[EXERCISE DETAILS]
Line by line, return the data exactly as shown.
==*==
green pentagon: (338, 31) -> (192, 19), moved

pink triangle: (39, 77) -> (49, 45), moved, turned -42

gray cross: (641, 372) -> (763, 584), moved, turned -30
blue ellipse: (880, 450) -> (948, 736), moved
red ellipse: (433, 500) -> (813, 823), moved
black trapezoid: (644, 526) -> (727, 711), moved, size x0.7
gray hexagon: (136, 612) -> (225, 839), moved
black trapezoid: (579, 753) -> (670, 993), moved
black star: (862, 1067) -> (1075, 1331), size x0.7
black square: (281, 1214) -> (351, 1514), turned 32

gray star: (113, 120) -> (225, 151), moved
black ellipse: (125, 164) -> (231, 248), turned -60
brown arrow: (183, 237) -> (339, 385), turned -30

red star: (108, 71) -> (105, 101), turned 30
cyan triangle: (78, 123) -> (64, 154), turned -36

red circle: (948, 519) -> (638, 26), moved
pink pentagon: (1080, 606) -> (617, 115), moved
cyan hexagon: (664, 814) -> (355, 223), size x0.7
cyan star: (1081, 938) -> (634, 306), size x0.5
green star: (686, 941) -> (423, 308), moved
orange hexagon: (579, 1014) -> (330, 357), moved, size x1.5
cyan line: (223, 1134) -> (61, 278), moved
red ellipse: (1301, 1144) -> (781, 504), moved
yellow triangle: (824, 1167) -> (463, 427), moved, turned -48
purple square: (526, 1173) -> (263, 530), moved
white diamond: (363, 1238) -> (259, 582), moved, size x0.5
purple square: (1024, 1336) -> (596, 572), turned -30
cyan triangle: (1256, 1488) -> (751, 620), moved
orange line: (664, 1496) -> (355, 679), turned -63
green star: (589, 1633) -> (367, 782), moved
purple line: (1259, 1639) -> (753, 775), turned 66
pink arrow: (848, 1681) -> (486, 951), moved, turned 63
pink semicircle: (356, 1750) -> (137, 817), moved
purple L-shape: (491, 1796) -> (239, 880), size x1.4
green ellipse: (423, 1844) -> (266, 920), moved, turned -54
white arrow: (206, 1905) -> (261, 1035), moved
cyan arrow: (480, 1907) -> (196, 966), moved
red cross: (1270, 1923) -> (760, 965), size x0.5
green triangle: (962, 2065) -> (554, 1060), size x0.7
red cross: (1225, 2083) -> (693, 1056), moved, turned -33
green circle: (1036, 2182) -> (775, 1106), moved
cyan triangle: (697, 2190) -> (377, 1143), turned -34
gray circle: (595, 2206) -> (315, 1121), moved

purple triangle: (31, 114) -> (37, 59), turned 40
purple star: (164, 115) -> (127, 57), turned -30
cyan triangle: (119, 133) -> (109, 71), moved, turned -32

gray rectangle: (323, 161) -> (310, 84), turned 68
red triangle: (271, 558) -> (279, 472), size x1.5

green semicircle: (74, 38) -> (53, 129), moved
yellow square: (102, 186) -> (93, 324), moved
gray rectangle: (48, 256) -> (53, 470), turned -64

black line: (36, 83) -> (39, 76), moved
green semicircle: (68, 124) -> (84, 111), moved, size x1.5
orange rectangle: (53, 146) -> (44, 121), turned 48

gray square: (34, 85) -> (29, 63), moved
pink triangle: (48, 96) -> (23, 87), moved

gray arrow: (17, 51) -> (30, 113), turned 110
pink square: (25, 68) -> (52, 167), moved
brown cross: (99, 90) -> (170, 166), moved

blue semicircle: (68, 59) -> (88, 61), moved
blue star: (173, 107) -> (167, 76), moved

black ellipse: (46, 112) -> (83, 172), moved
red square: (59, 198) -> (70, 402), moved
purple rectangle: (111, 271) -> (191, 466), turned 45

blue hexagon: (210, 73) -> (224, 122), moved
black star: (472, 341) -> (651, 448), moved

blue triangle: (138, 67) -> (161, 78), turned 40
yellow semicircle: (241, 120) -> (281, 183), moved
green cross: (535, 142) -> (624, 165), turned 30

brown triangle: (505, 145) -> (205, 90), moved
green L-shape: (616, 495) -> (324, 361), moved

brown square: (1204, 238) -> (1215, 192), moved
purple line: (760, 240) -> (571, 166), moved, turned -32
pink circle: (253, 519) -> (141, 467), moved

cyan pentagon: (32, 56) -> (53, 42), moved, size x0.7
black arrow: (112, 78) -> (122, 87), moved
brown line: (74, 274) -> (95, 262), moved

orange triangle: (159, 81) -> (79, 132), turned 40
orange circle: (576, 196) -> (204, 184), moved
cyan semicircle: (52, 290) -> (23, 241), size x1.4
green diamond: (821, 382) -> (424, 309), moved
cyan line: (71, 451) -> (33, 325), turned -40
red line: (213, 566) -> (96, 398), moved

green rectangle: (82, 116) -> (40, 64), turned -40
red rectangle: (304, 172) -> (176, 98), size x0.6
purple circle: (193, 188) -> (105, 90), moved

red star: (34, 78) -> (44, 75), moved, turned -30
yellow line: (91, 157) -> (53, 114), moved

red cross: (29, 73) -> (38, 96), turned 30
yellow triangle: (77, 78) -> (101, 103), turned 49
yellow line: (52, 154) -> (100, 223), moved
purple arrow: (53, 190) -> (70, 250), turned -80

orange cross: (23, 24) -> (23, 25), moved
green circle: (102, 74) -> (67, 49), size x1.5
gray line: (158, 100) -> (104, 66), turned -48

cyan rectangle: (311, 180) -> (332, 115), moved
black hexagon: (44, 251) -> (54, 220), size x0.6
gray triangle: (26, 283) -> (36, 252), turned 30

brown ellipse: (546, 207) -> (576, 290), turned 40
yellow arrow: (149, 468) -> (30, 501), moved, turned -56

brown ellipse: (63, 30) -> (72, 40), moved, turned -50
==*==
[ANSWER TO THIS TASK]
green pentagon: (338, 31) -> (192, 19), moved

pink triangle: (39, 77) -> (49, 45), moved, turned -42

gray cross: (641, 372) -> (763, 584), moved, turned -30
blue ellipse: (880, 450) -> (948, 736), moved
red ellipse: (433, 500) -> (813, 823), moved
black trapezoid: (644, 526) -> (727, 711), moved, size x0.7
gray hexagon: (136, 612) -> (225, 839), moved
black trapezoid: (579, 753) -> (670, 993), moved
black star: (862, 1067) -> (1075, 1331), size x0.7
black square: (281, 1214) -> (351, 1514), turned 32

gray star: (113, 120) -> (225, 151), moved
black ellipse: (125, 164) -> (231, 248), turned -60
brown arrow: (183, 237) -> (339, 385), turned -30

red star: (108, 71) -> (105, 101), turned 30
cyan triangle: (78, 123) -> (64, 154), turned -36

red circle: (948, 519) -> (638, 26), moved
pink pentagon: (1080, 606) -> (617, 115), moved
cyan hexagon: (664, 814) -> (355, 223), size x0.7
cyan star: (1081, 938) -> (634, 306), size x0.5
green star: (686, 941) -> (423, 308), moved
orange hexagon: (579, 1014) -> (330, 357), moved, size x1.5
cyan line: (223, 1134) -> (61, 278), moved
red ellipse: (1301, 1144) -> (781, 504), moved
yellow triangle: (824, 1167) -> (463, 427), moved, turned -48
purple square: (526, 1173) -> (263, 530), moved
white diamond: (363, 1238) -> (259, 582), moved, size x0.5
purple square: (1024, 1336) -> (596, 572), turned -30
cyan triangle: (1256, 1488) -> (751, 620), moved
orange line: (664, 1496) -> (355, 679), turned -63
green star: (589, 1633) -> (367, 782), moved
purple line: (1259, 1639) -> (753, 775), turned 66
pink arrow: (848, 1681) -> (486, 951), moved, turned 63
pink semicircle: (356, 1750) -> (137, 817), moved
purple L-shape: (491, 1796) -> (239, 880), size x1.4
green ellipse: (423, 1844) -> (266, 920), moved, turned -54
white arrow: (206, 1905) -> (261, 1035), moved
cyan arrow: (480, 1907) -> (196, 966), moved
red cross: (1270, 1923) -> (760, 965), size x0.5
green triangle: (962, 2065) -> (554, 1060), size x0.7
red cross: (1225, 2083) -> (693, 1056), moved, turned -33
green circle: (1036, 2182) -> (775, 1106), moved
cyan triangle: (697, 2190) -> (377, 1143), turned -34
gray circle: (595, 2206) -> (315, 1121), moved

purple triangle: (31, 114) -> (37, 59), turned 40
purple star: (164, 115) -> (127, 57), turned -30
cyan triangle: (119, 133) -> (109, 71), moved, turned -32

gray rectangle: (323, 161) -> (310, 84), turned 68
red triangle: (271, 558) -> (279, 472), size x1.5

green semicircle: (74, 38) -> (53, 129), moved
yellow square: (102, 186) -> (93, 324), moved
gray rectangle: (48, 256) -> (53, 470), turned -64

black line: (36, 83) -> (39, 76), moved
green semicircle: (68, 124) -> (84, 111), moved, size x1.5
orange rectangle: (53, 146) -> (44, 121), turned 48

gray square: (34, 85) -> (29, 63), moved
pink triangle: (48, 96) -> (23, 87), moved

gray arrow: (17, 51) -> (30, 113), turned 110
pink square: (25, 68) -> (52, 167), moved
brown cross: (99, 90) -> (170, 166), moved

blue semicircle: (68, 59) -> (88, 61), moved
blue star: (173, 107) -> (167, 76), moved

black ellipse: (46, 112) -> (83, 172), moved
red square: (59, 198) -> (70, 402), moved
purple rectangle: (111, 271) -> (191, 466), turned 45

blue hexagon: (210, 73) -> (224, 122), moved
black star: (472, 341) -> (651, 448), moved

blue triangle: (138, 67) -> (161, 78), turned 40
yellow semicircle: (241, 120) -> (281, 183), moved
green cross: (535, 142) -> (624, 165), turned 30

brown triangle: (505, 145) -> (205, 90), moved
green L-shape: (616, 495) -> (324, 361), moved

brown square: (1204, 238) -> (1215, 192), moved
purple line: (760, 240) -> (571, 166), moved, turned -32
pink circle: (253, 519) -> (141, 467), moved

cyan pentagon: (32, 56) -> (53, 42), moved, size x0.7
black arrow: (112, 78) -> (122, 87), moved
brown line: (74, 274) -> (95, 262), moved

orange triangle: (159, 81) -> (79, 132), turned 40
orange circle: (576, 196) -> (204, 184), moved
cyan semicircle: (52, 290) -> (23, 241), size x1.4
green diamond: (821, 382) -> (424, 309), moved
cyan line: (71, 451) -> (33, 325), turned -40
red line: (213, 566) -> (96, 398), moved

green rectangle: (82, 116) -> (40, 64), turned -40
red rectangle: (304, 172) -> (176, 98), size x0.6
purple circle: (193, 188) -> (105, 90), moved

red star: (34, 78) -> (44, 75), moved, turned -30
yellow line: (91, 157) -> (53, 114), moved

red cross: (29, 73) -> (38, 96), turned 30
yellow triangle: (77, 78) -> (101, 103), turned 49
yellow line: (52, 154) -> (100, 223), moved
purple arrow: (53, 190) -> (70, 250), turned -80

orange cross: (23, 24) -> (23, 25), moved
green circle: (102, 74) -> (67, 49), size x1.5
gray line: (158, 100) -> (104, 66), turned -48

cyan rectangle: (311, 180) -> (332, 115), moved
black hexagon: (44, 251) -> (54, 220), size x0.6
gray triangle: (26, 283) -> (36, 252), turned 30

brown ellipse: (546, 207) -> (576, 290), turned 40
yellow arrow: (149, 468) -> (30, 501), moved, turned -56

brown ellipse: (63, 30) -> (72, 40), moved, turned -50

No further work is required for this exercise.